● **Data for review**
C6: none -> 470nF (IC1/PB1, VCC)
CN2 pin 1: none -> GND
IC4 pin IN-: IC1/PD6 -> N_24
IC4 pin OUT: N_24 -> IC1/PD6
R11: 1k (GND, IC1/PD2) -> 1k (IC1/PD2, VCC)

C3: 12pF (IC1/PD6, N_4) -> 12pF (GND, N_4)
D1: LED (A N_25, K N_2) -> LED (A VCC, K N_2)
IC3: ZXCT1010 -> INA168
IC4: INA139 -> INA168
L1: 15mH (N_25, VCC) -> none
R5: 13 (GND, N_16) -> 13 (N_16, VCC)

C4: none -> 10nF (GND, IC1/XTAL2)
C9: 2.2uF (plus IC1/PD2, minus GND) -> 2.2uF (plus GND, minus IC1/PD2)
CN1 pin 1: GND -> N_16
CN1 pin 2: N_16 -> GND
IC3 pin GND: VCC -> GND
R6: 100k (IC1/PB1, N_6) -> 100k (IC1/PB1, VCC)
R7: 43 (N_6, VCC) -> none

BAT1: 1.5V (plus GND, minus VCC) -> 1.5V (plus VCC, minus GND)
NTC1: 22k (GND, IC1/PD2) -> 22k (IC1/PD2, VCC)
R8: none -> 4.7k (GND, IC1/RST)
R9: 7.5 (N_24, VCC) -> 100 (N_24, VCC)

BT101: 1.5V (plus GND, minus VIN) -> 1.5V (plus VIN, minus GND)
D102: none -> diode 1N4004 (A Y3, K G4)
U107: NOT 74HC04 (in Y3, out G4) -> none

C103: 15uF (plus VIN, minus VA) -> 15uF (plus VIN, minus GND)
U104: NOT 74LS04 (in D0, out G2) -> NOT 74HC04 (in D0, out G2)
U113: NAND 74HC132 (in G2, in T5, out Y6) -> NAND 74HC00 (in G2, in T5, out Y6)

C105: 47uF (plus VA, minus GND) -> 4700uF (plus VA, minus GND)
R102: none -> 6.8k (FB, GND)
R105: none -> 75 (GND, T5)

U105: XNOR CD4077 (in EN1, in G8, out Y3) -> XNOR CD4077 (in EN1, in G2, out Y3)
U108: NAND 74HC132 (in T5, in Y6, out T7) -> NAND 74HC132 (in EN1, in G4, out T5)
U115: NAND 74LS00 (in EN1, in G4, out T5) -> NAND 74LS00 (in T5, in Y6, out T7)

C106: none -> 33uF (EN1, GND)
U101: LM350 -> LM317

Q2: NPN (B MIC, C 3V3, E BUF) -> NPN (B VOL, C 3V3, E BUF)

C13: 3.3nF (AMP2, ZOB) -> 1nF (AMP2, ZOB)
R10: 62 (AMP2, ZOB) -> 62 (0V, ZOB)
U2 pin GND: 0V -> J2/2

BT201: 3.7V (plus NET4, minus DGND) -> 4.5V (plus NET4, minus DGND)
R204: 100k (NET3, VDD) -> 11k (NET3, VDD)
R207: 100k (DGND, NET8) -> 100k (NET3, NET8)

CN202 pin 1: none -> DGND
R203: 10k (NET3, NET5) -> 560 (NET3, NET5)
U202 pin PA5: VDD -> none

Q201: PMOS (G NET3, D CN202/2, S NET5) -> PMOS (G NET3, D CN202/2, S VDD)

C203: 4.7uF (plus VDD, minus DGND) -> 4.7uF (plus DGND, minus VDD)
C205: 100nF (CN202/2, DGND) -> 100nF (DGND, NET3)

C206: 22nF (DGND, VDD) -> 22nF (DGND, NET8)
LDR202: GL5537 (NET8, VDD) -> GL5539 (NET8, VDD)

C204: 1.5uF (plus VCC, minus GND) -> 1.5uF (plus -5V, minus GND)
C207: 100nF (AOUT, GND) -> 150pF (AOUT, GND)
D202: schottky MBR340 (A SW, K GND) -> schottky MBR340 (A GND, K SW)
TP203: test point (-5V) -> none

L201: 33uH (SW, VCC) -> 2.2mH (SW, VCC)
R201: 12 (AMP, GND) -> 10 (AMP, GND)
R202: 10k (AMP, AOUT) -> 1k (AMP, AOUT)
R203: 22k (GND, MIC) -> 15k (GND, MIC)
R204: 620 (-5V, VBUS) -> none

● **Exercise**
The material must be written out again in full and without changes.

● **Completed task**
C6: none -> 470nF (IC1/PB1, VCC)
CN2 pin 1: none -> GND
IC4 pin IN-: IC1/PD6 -> N_24
IC4 pin OUT: N_24 -> IC1/PD6
R11: 1k (GND, IC1/PD2) -> 1k (IC1/PD2, VCC)

C3: 12pF (IC1/PD6, N_4) -> 12pF (GND, N_4)
D1: LED (A N_25, K N_2) -> LED (A VCC, K N_2)
IC3: ZXCT1010 -> INA168
IC4: INA139 -> INA168
L1: 15mH (N_25, VCC) -> none
R5: 13 (GND, N_16) -> 13 (N_16, VCC)

C4: none -> 10nF (GND, IC1/XTAL2)
C9: 2.2uF (plus IC1/PD2, minus GND) -> 2.2uF (plus GND, minus IC1/PD2)
CN1 pin 1: GND -> N_16
CN1 pin 2: N_16 -> GND
IC3 pin GND: VCC -> GND
R6: 100k (IC1/PB1, N_6) -> 100k (IC1/PB1, VCC)
R7: 43 (N_6, VCC) -> none

BAT1: 1.5V (plus GND, minus VCC) -> 1.5V (plus VCC, minus GND)
NTC1: 22k (GND, IC1/PD2) -> 22k (IC1/PD2, VCC)
R8: none -> 4.7k (GND, IC1/RST)
R9: 7.5 (N_24, VCC) -> 100 (N_24, VCC)

BT101: 1.5V (plus GND, minus VIN) -> 1.5V (plus VIN, minus GND)
D102: none -> diode 1N4004 (A Y3, K G4)
U107: NOT 74HC04 (in Y3, out G4) -> none

C103: 15uF (plus VIN, minus VA) -> 15uF (plus VIN, minus GND)
U104: NOT 74LS04 (in D0, out G2) -> NOT 74HC04 (in D0, out G2)
U113: NAND 74HC132 (in G2, in T5, out Y6) -> NAND 74HC00 (in G2, in T5, out Y6)

C105: 47uF (plus VA, minus GND) -> 4700uF (plus VA, minus GND)
R102: none -> 6.8k (FB, GND)
R105: none -> 75 (GND, T5)

U105: XNOR CD4077 (in EN1, in G8, out Y3) -> XNOR CD4077 (in EN1, in G2, out Y3)
U108: NAND 74HC132 (in T5, in Y6, out T7) -> NAND 74HC132 (in EN1, in G4, out T5)
U115: NAND 74LS00 (in EN1, in G4, out T5) -> NAND 74LS00 (in T5, in Y6, out T7)

C106: none -> 33uF (EN1, GND)
U101: LM350 -> LM317

Q2: NPN (B MIC, C 3V3, E BUF) -> NPN (B VOL, C 3V3, E BUF)

C13: 3.3nF (AMP2, ZOB) -> 1nF (AMP2, ZOB)
R10: 62 (AMP2, ZOB) -> 62 (0V, ZOB)
U2 pin GND: 0V -> J2/2

BT201: 3.7V (plus NET4, minus DGND) -> 4.5V (plus NET4, minus DGND)
R204: 100k (NET3, VDD) -> 11k (NET3, VDD)
R207: 100k (DGND, NET8) -> 100k (NET3, NET8)

CN202 pin 1: none -> DGND
R203: 10k (NET3, NET5) -> 560 (NET3, NET5)
U202 pin PA5: VDD -> none

Q201: PMOS (G NET3, D CN202/2, S NET5) -> PMOS (G NET3, D CN202/2, S VDD)

C203: 4.7uF (plus VDD, minus DGND) -> 4.7uF (plus DGND, minus VDD)
C205: 100nF (CN202/2, DGND) -> 100nF (DGND, NET3)

C206: 22nF (DGND, VDD) -> 22nF (DGND, NET8)
LDR202: GL5537 (NET8, VDD) -> GL5539 (NET8, VDD)

C204: 1.5uF (plus VCC, minus GND) -> 1.5uF (plus -5V, minus GND)
C207: 100nF (AOUT, GND) -> 150pF (AOUT, GND)
D202: schottky MBR340 (A SW, K GND) -> schottky MBR340 (A GND, K SW)
TP203: test point (-5V) -> none

L201: 33uH (SW, VCC) -> 2.2mH (SW, VCC)
R201: 12 (AMP, GND) -> 10 (AMP, GND)
R202: 10k (AMP, AOUT) -> 1k (AMP, AOUT)
R203: 22k (GND, MIC) -> 15k (GND, MIC)
R204: 620 (-5V, VBUS) -> none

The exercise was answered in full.